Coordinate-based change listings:
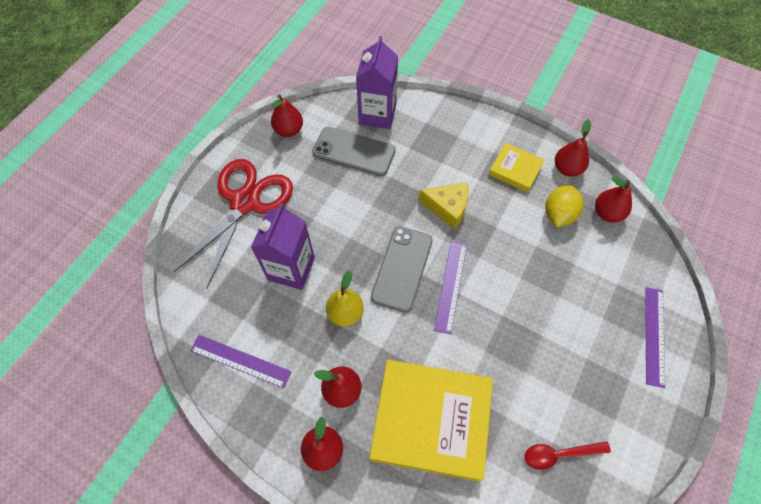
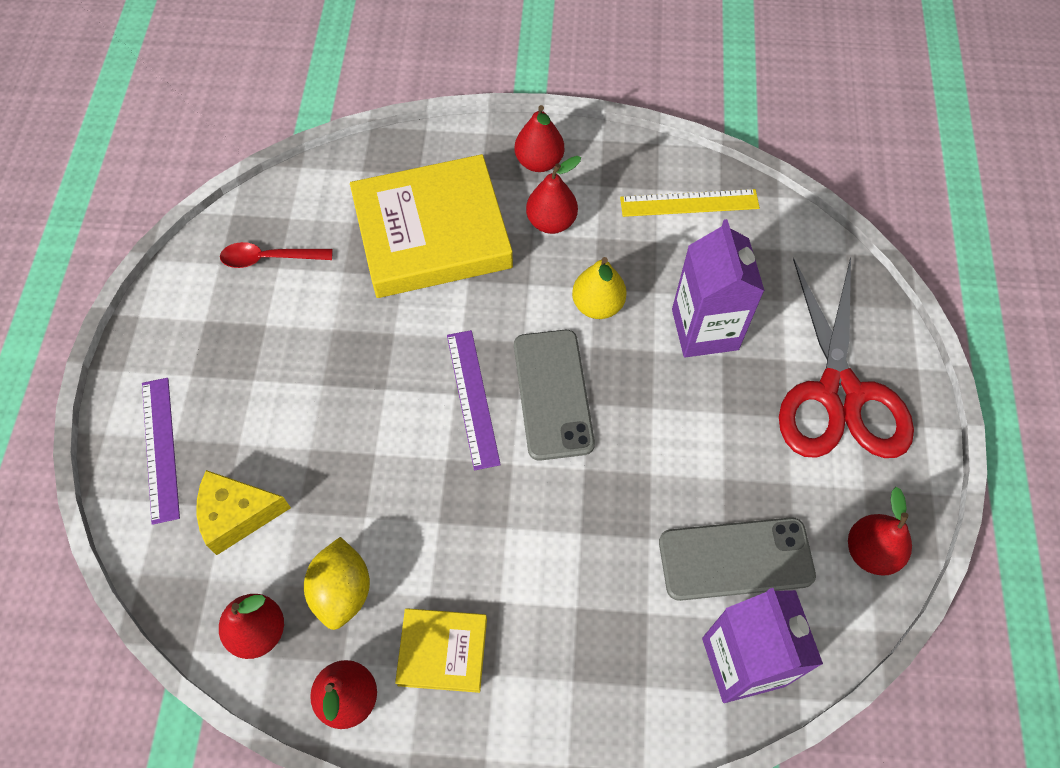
camera: 155 degrees right, 0 degrees up
(240, 360) = (689, 203): purple ruler -> yellow ruler
(447, 207) = (529, 522): yellow cheese -> yellow cheese (237, 515)
(559, 454) = (269, 258): red spoon -> red spoon turned 150 degrees counterclockwise

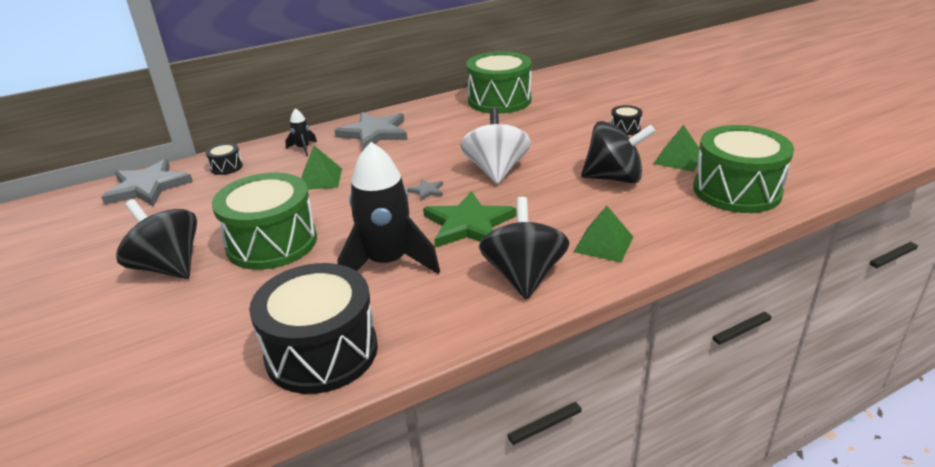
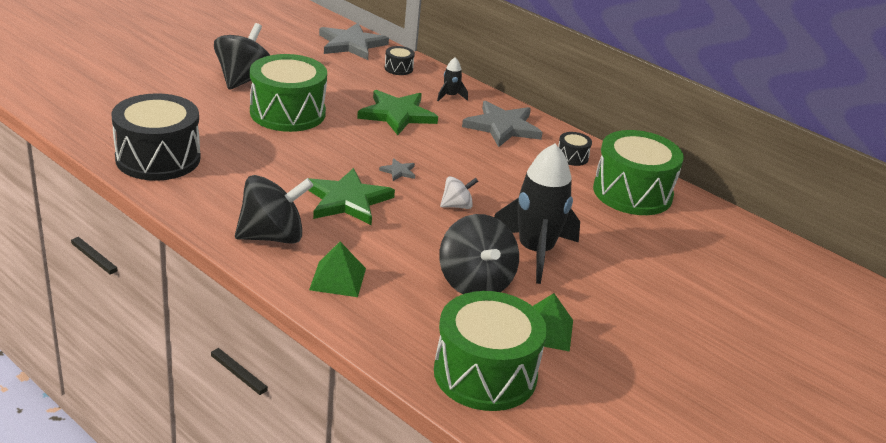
camera: 65 degrees right, 0 degrees up
(320, 179) = (397, 115): green pyramid -> green star
(387, 263) = (274, 168): black rocket -> black rocket (535, 252)
(496, 170) = (457, 206): white spinning top -> white spinning top, size x0.52
(625, 128) = (609, 289): black drum -> black drum (572, 157)

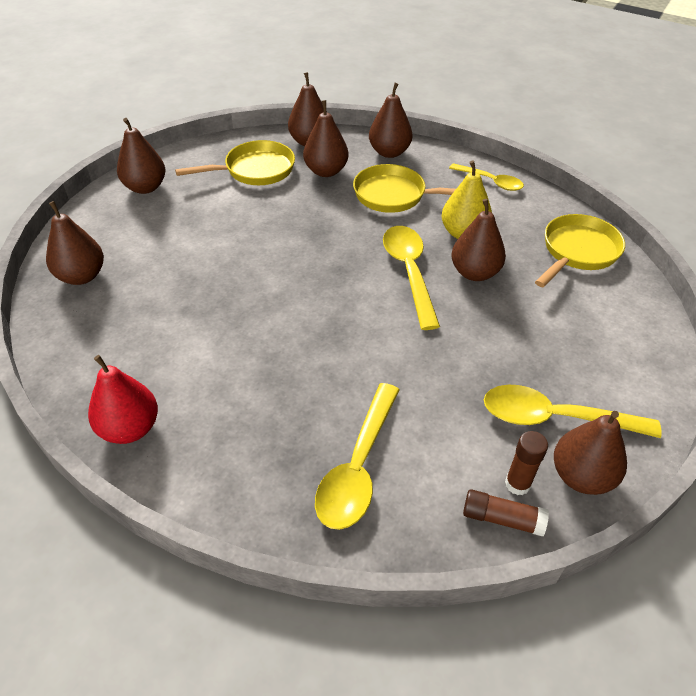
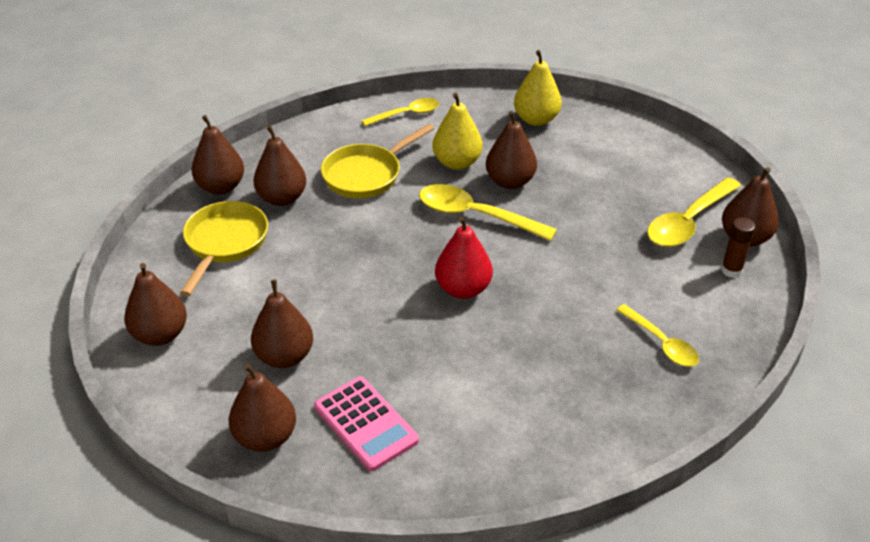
camera: 55 degrees left, 5 degrees down
(125, 318) = (365, 424): none -> pink calculator
(130, 428) = (517, 469): red pear -> red pear (463, 289)
(358, 467) = (661, 343): yellow spoon -> yellow spoon, size x0.64
(389, 152) = (299, 147): brown pear -> brown pear (284, 356)
(502, 519) = (754, 293): brown glue stick -> none
(578, 252) = (536, 119): yellow pan -> yellow pear

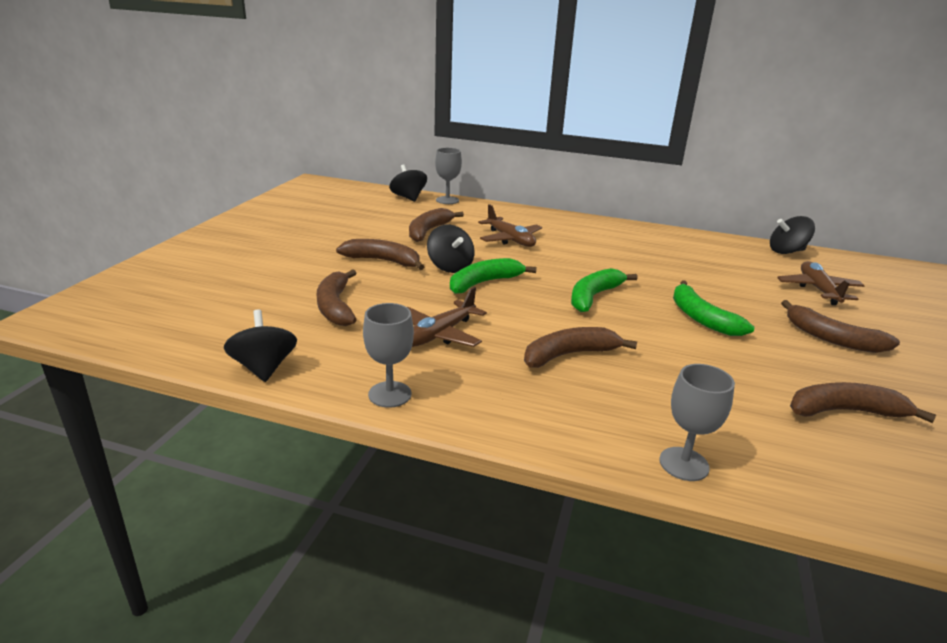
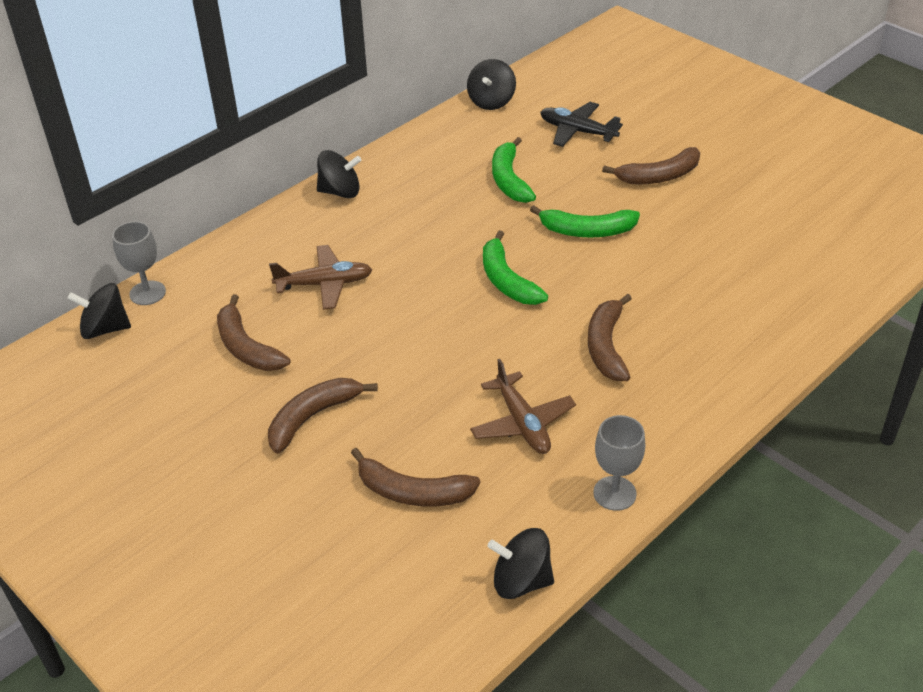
camera: 60 degrees left, 15 degrees up
(450, 267) = (368, 363): black spinning top -> black spinning top (340, 192)
(484, 283) = (427, 349): green banana -> green banana (509, 180)
(684, 464) = (780, 351): grey goblet -> none
(818, 290) = (577, 131): brown plane -> black plane
(844, 411) = (755, 234): brown banana -> none

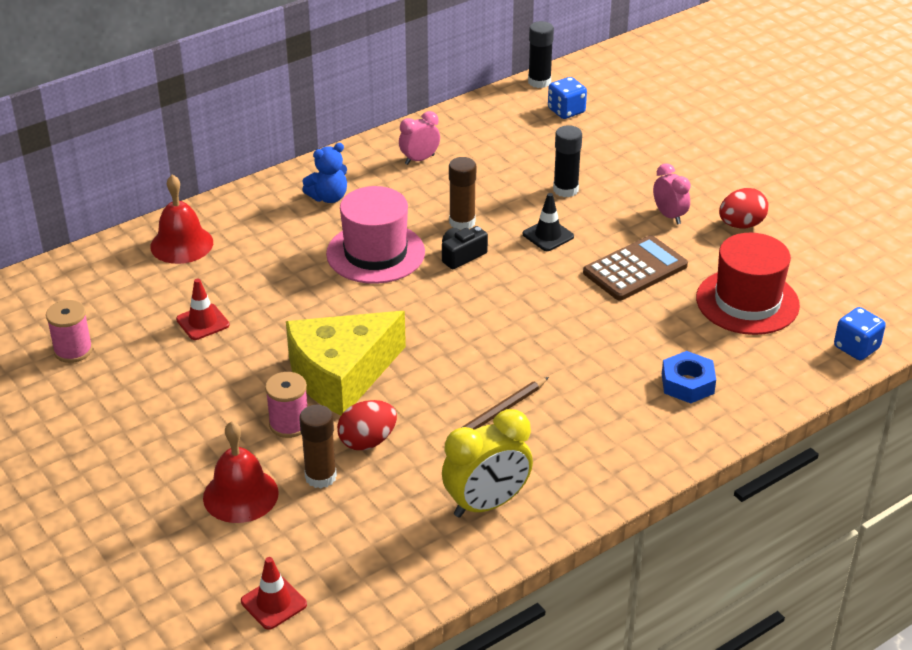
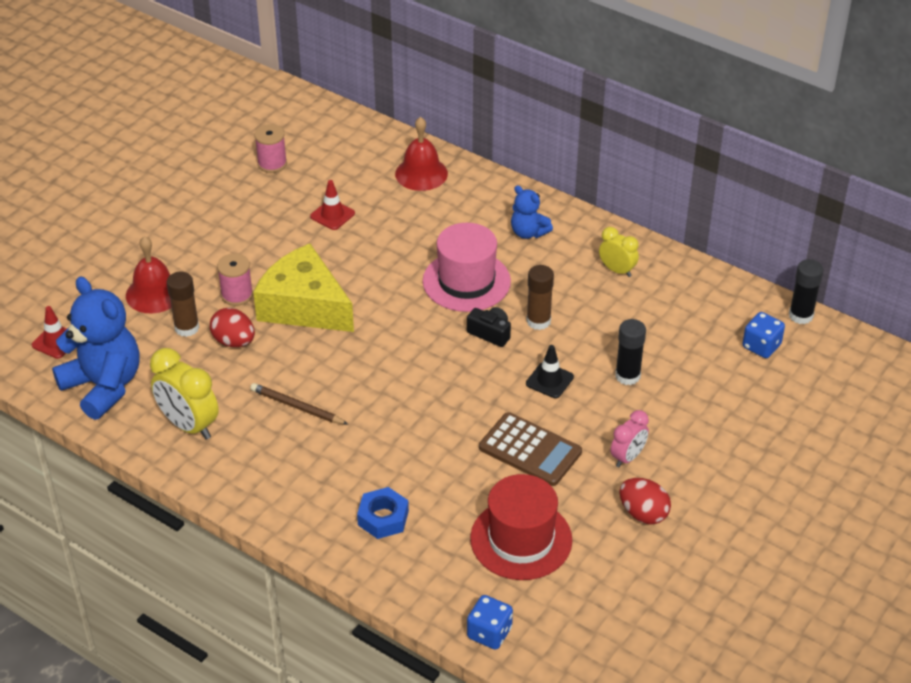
camera: 70 degrees right, 5 degrees up
(381, 569) = (103, 386): none -> blue teddy bear
(419, 159) = (617, 270): pink clock -> yellow clock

What is required: Copy each line of the entries in which the string "spoon" is found.

Output for this task:
(559, 454) = (269, 258): red spoon -> red spoon turned 150 degrees counterclockwise
(358, 467) = (661, 343): yellow spoon -> yellow spoon, size x0.64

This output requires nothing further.